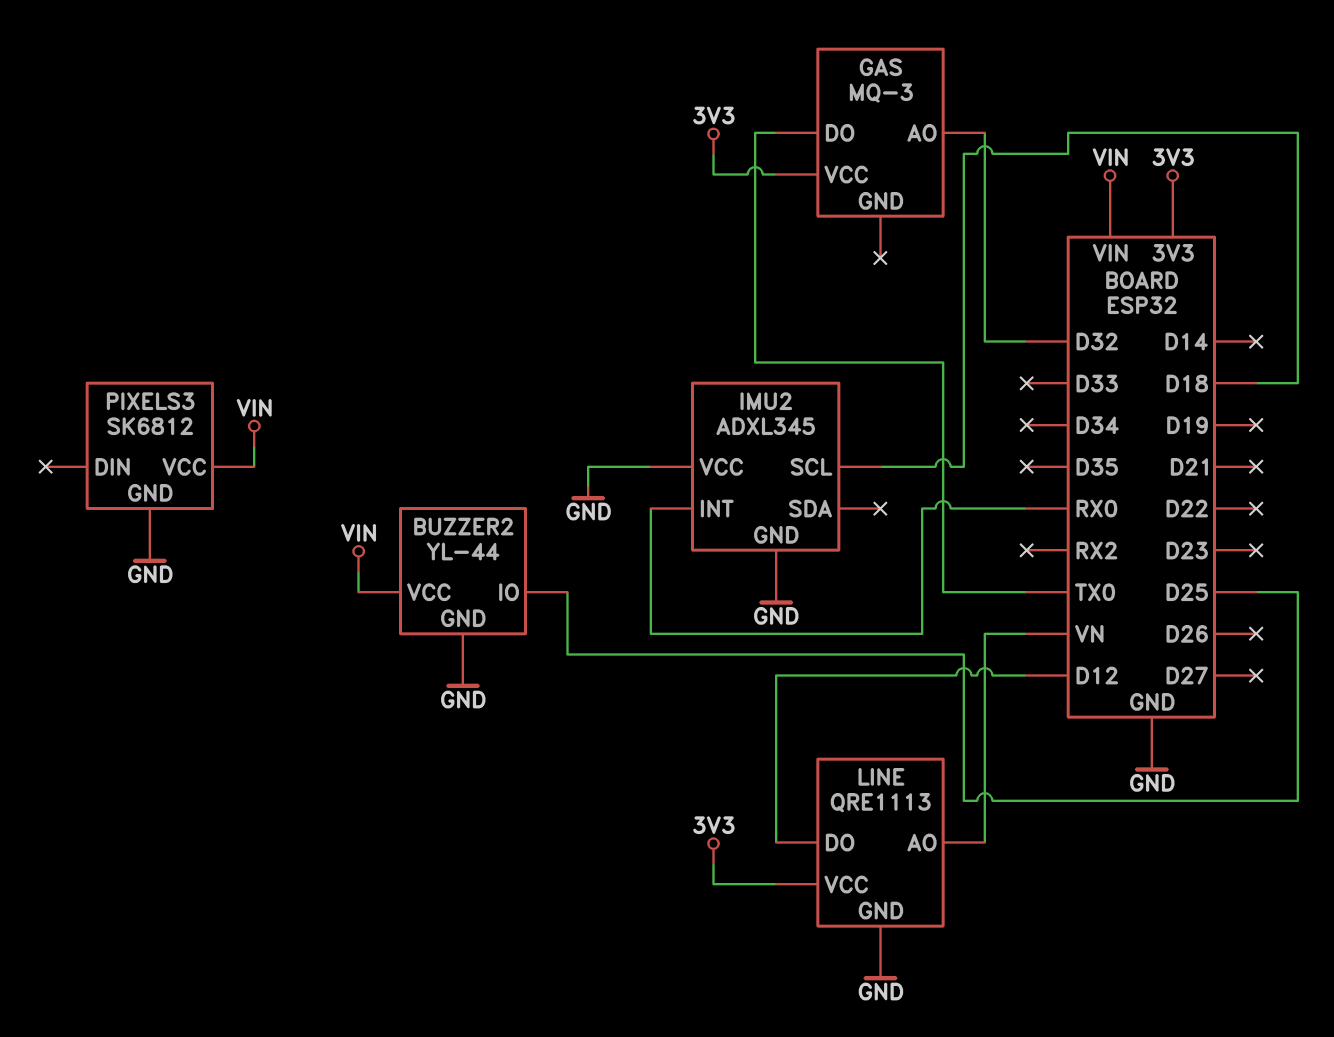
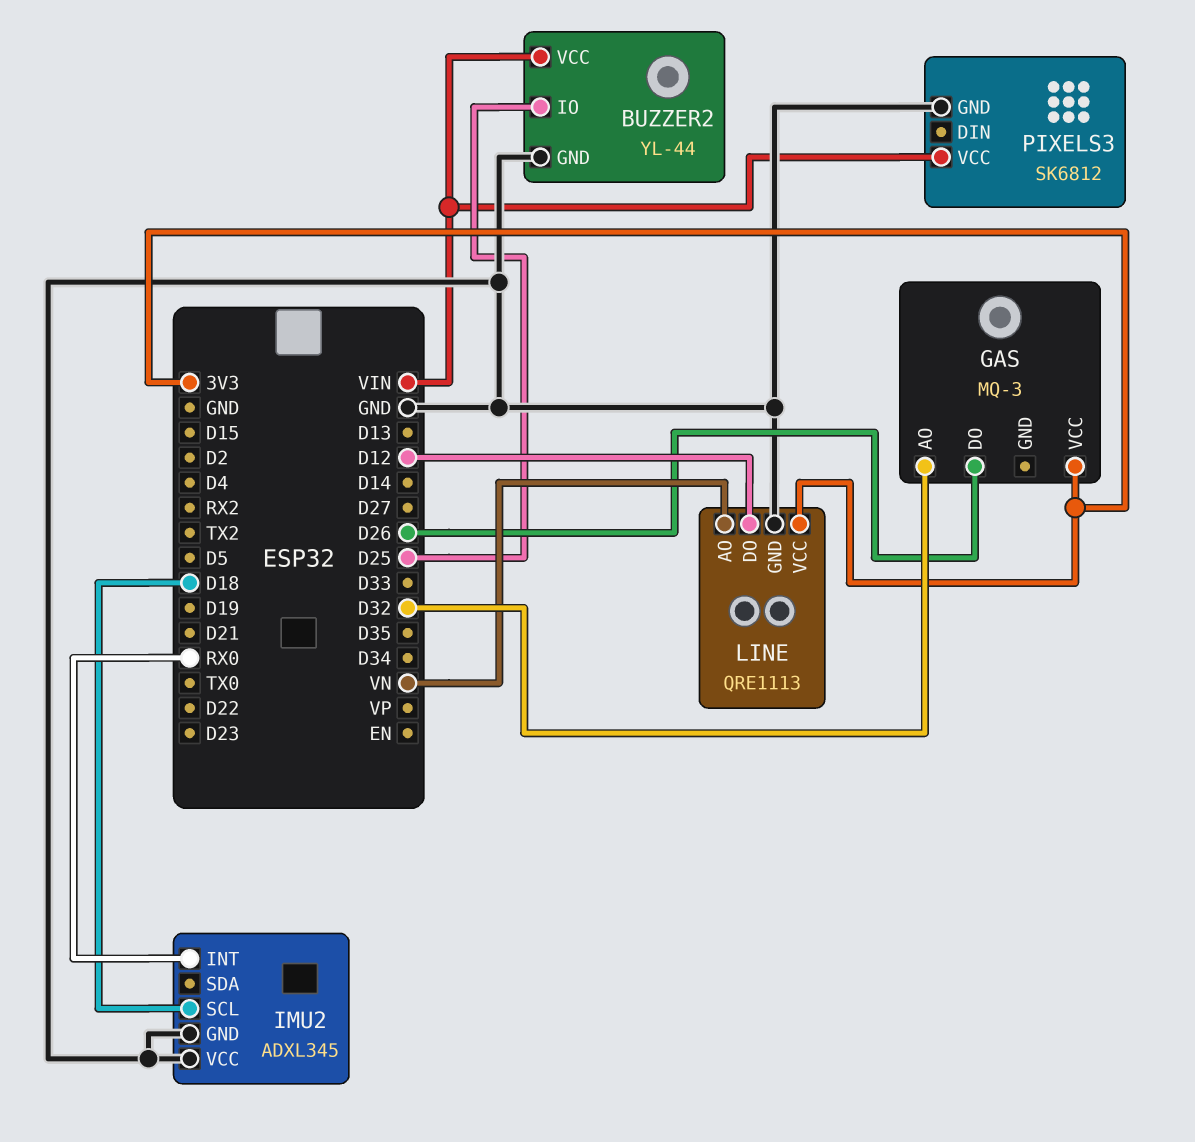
GAS pin DO: TX0 -> D26

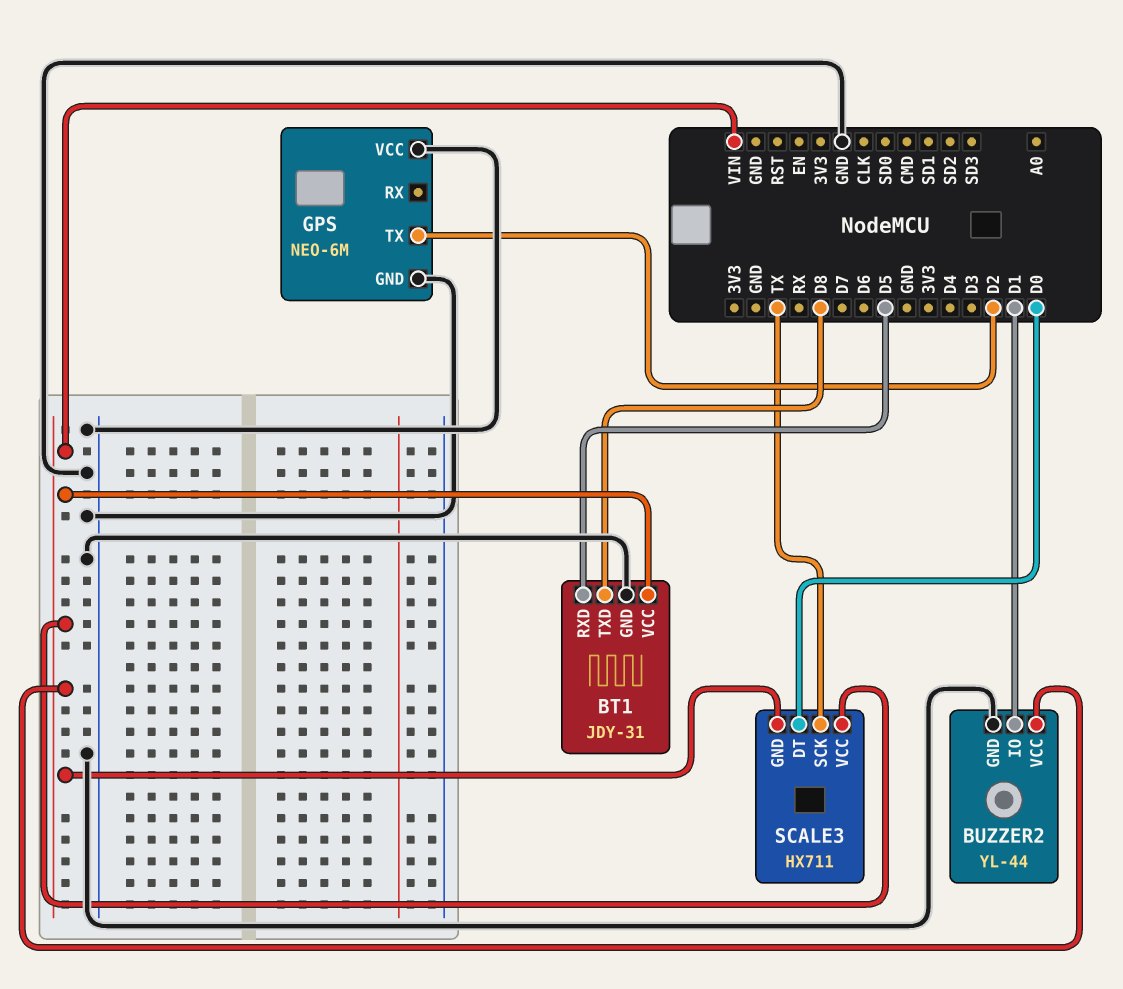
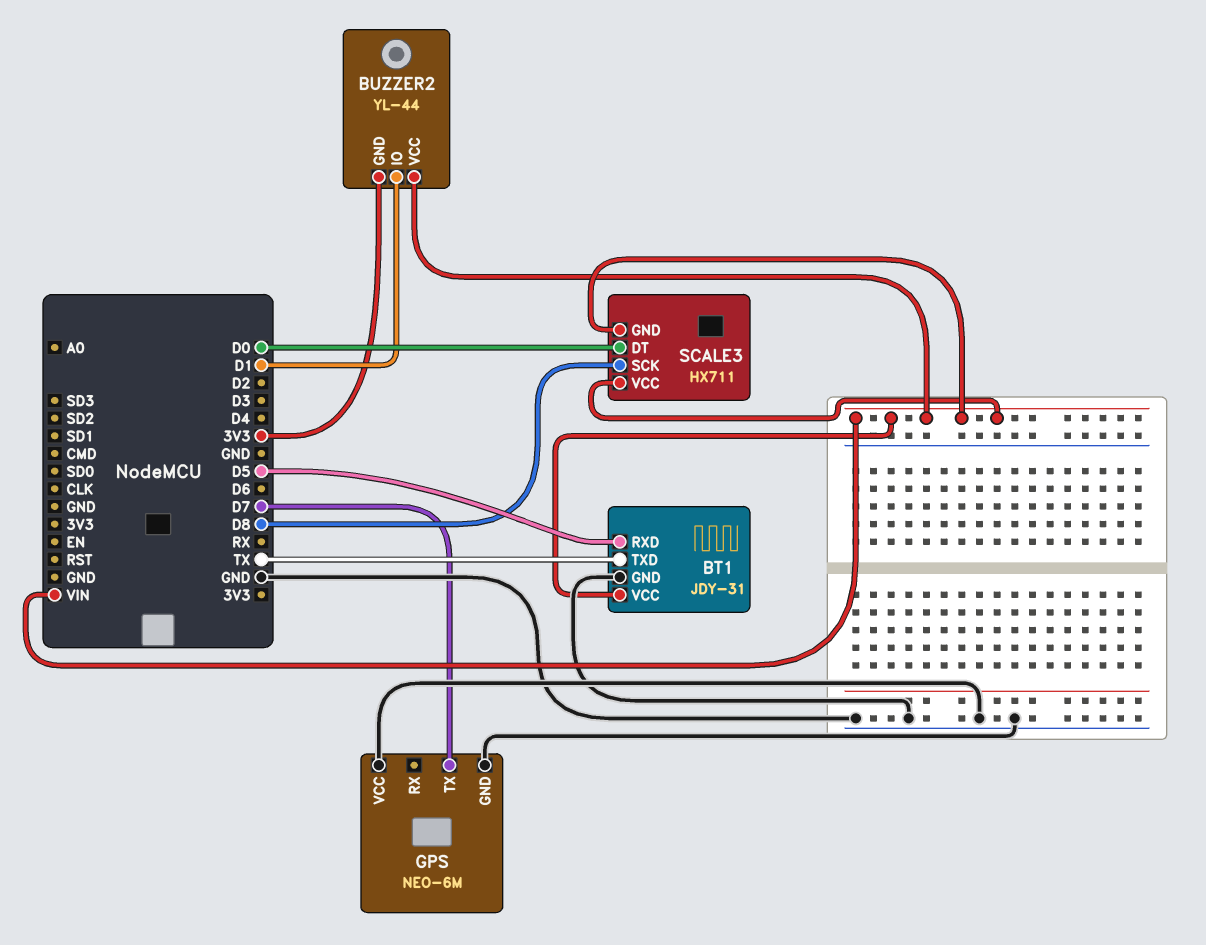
BT1 pin TXD: D8 -> TX
BUZZER2 pin GND: GND -> 3V3
GPS pin TX: D2 -> D7
SCALE3 pin SCK: TX -> D8

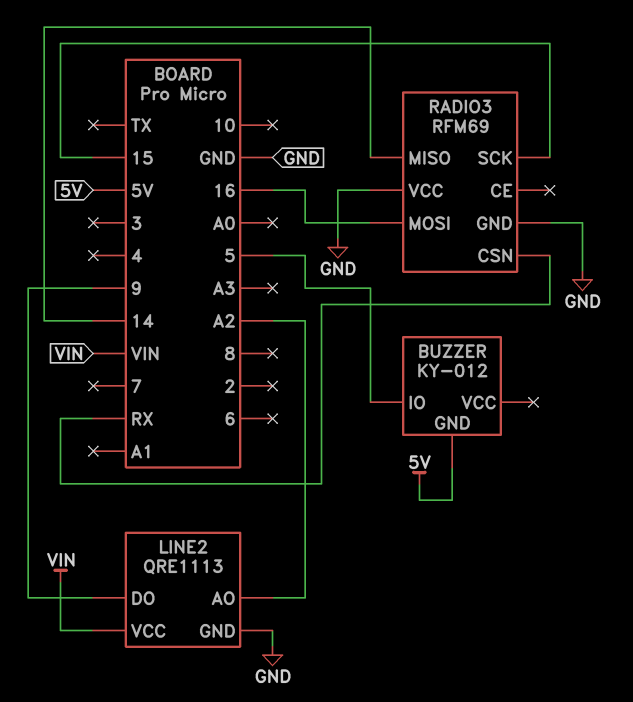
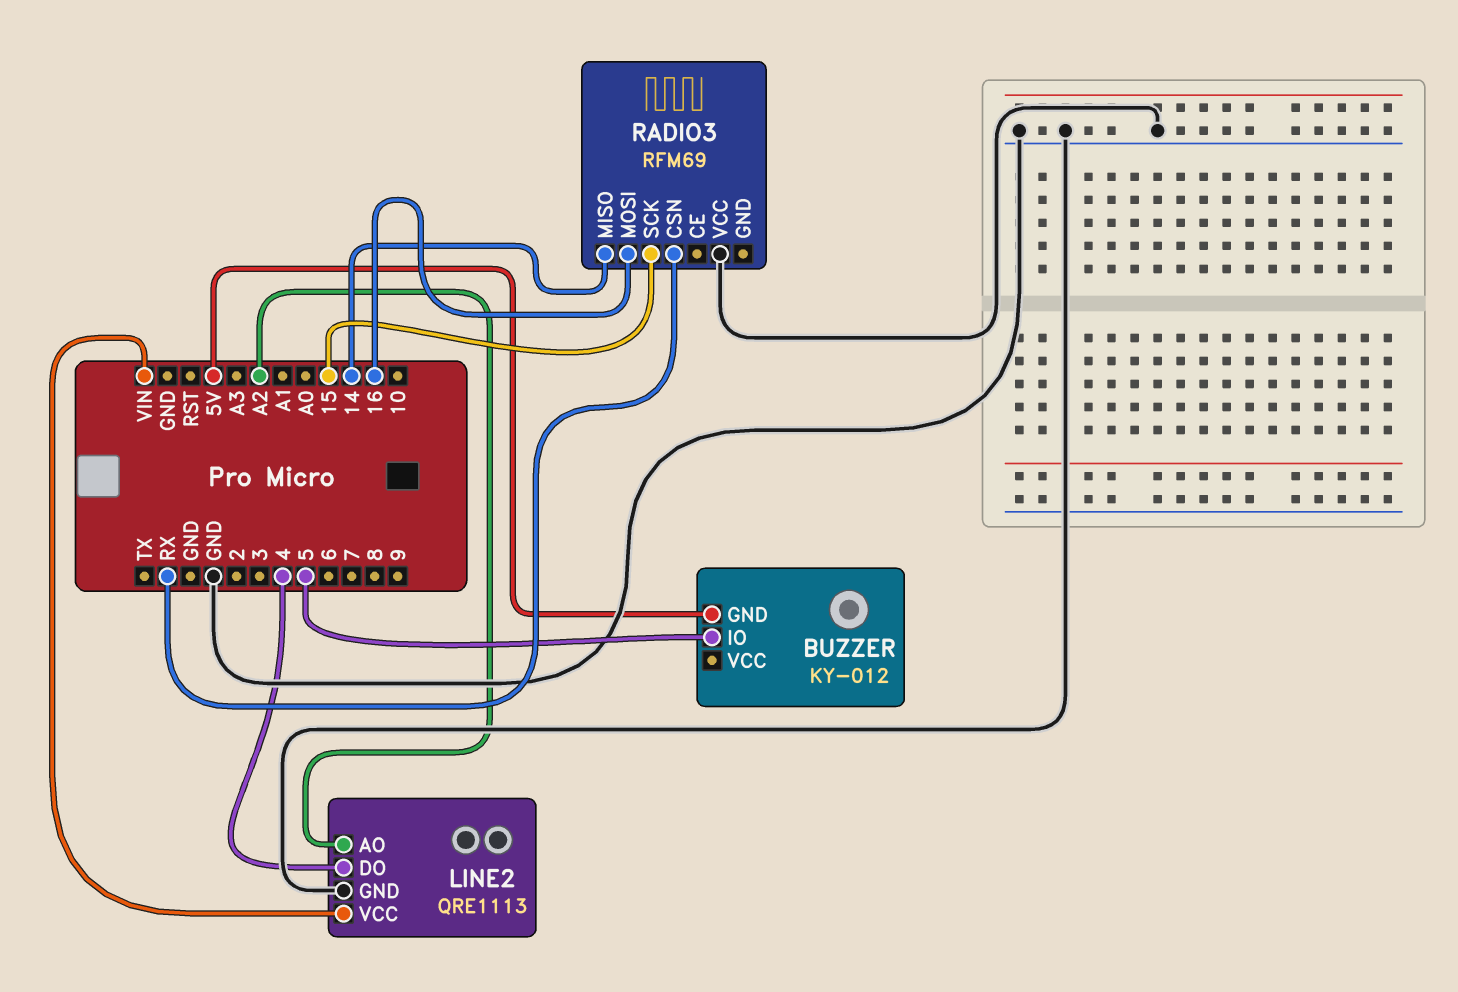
LINE2 pin DO: 9 -> 4
RADIO3 pin GND: GND -> none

+ + + +

Exercise objective. All of the data above should be quoted exactly, except for the pictures.

Expected answer.
GAS pin DO: TX0 -> D26

BT1 pin TXD: D8 -> TX
BUZZER2 pin GND: GND -> 3V3
GPS pin TX: D2 -> D7
SCALE3 pin SCK: TX -> D8

LINE2 pin DO: 9 -> 4
RADIO3 pin GND: GND -> none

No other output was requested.